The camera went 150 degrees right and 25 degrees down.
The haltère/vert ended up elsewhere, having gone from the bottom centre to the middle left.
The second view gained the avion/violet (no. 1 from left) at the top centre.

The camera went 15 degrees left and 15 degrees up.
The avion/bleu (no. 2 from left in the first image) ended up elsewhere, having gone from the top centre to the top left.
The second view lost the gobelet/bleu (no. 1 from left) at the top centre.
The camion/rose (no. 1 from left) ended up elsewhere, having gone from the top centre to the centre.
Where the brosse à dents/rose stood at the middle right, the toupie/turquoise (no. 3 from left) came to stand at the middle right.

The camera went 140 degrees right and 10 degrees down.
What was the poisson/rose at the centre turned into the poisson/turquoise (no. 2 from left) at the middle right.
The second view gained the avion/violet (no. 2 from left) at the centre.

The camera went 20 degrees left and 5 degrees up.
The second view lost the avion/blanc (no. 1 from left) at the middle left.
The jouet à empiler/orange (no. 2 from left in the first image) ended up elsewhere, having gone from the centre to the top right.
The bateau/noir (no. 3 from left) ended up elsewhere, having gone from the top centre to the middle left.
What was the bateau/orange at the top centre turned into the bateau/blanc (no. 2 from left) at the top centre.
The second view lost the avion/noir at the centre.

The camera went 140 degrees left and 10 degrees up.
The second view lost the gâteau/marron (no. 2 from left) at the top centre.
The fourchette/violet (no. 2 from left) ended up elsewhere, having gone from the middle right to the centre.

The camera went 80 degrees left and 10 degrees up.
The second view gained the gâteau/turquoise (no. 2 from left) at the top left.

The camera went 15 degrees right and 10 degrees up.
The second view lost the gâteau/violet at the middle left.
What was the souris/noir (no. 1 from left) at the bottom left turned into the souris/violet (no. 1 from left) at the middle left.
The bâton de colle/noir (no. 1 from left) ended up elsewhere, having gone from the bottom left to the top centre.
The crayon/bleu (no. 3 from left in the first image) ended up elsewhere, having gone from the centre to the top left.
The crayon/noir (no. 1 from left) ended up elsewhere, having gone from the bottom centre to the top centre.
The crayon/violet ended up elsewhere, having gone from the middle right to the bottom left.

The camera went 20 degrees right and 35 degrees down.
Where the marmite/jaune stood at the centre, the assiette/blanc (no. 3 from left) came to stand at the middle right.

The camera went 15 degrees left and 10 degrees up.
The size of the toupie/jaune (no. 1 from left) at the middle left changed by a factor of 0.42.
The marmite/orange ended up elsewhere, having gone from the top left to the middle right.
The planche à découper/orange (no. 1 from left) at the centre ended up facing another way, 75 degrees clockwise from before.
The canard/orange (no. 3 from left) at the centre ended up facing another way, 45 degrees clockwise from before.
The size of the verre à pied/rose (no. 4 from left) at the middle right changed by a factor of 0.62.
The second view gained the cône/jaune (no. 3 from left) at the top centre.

--*--

§ **Exercise brief**:
Write the entries out again, exactly and completely.

§ **Response area**:
The camera went 150 degrees right and 25 degrees down.
The haltère/vert ended up elsewhere, having gone from the bottom centre to the middle left.
The second view gained the avion/violet (no. 1 from left) at the top centre.

The camera went 15 degrees left and 15 degrees up.
The avion/bleu (no. 2 from left in the first image) ended up elsewhere, having gone from the top centre to the top left.
The second view lost the gobelet/bleu (no. 1 from left) at the top centre.
The camion/rose (no. 1 from left) ended up elsewhere, having gone from the top centre to the centre.
Where the brosse à dents/rose stood at the middle right, the toupie/turquoise (no. 3 from left) came to stand at the middle right.

The camera went 140 degrees right and 10 degrees down.
What was the poisson/rose at the centre turned into the poisson/turquoise (no. 2 from left) at the middle right.
The second view gained the avion/violet (no. 2 from left) at the centre.

The camera went 20 degrees left and 5 degrees up.
The second view lost the avion/blanc (no. 1 from left) at the middle left.
The jouet à empiler/orange (no. 2 from left in the first image) ended up elsewhere, having gone from the centre to the top right.
The bateau/noir (no. 3 from left) ended up elsewhere, having gone from the top centre to the middle left.
What was the bateau/orange at the top centre turned into the bateau/blanc (no. 2 from left) at the top centre.
The second view lost the avion/noir at the centre.

The camera went 140 degrees left and 10 degrees up.
The second view lost the gâteau/marron (no. 2 from left) at the top centre.
The fourchette/violet (no. 2 from left) ended up elsewhere, having gone from the middle right to the centre.

The camera went 80 degrees left and 10 degrees up.
The second view gained the gâteau/turquoise (no. 2 from left) at the top left.

The camera went 15 degrees right and 10 degrees up.
The second view lost the gâteau/violet at the middle left.
What was the souris/noir (no. 1 from left) at the bottom left turned into the souris/violet (no. 1 from left) at the middle left.
The bâton de colle/noir (no. 1 from left) ended up elsewhere, having gone from the bottom left to the top centre.
The crayon/bleu (no. 3 from left in the first image) ended up elsewhere, having gone from the centre to the top left.
The crayon/noir (no. 1 from left) ended up elsewhere, having gone from the bottom centre to the top centre.
The crayon/violet ended up elsewhere, having gone from the middle right to the bottom left.

The camera went 20 degrees right and 35 degrees down.
Where the marmite/jaune stood at the centre, the assiette/blanc (no. 3 from left) came to stand at the middle right.

The camera went 15 degrees left and 10 degrees up.
The size of the toupie/jaune (no. 1 from left) at the middle left changed by a factor of 0.42.
The marmite/orange ended up elsewhere, having gone from the top left to the middle right.
The planche à découper/orange (no. 1 from left) at the centre ended up facing another way, 75 degrees clockwise from before.
The canard/orange (no. 3 from left) at the centre ended up facing another way, 45 degrees clockwise from before.
The size of the verre à pied/rose (no. 4 from left) at the middle right changed by a factor of 0.62.
The second view gained the cône/jaune (no. 3 from left) at the top centre.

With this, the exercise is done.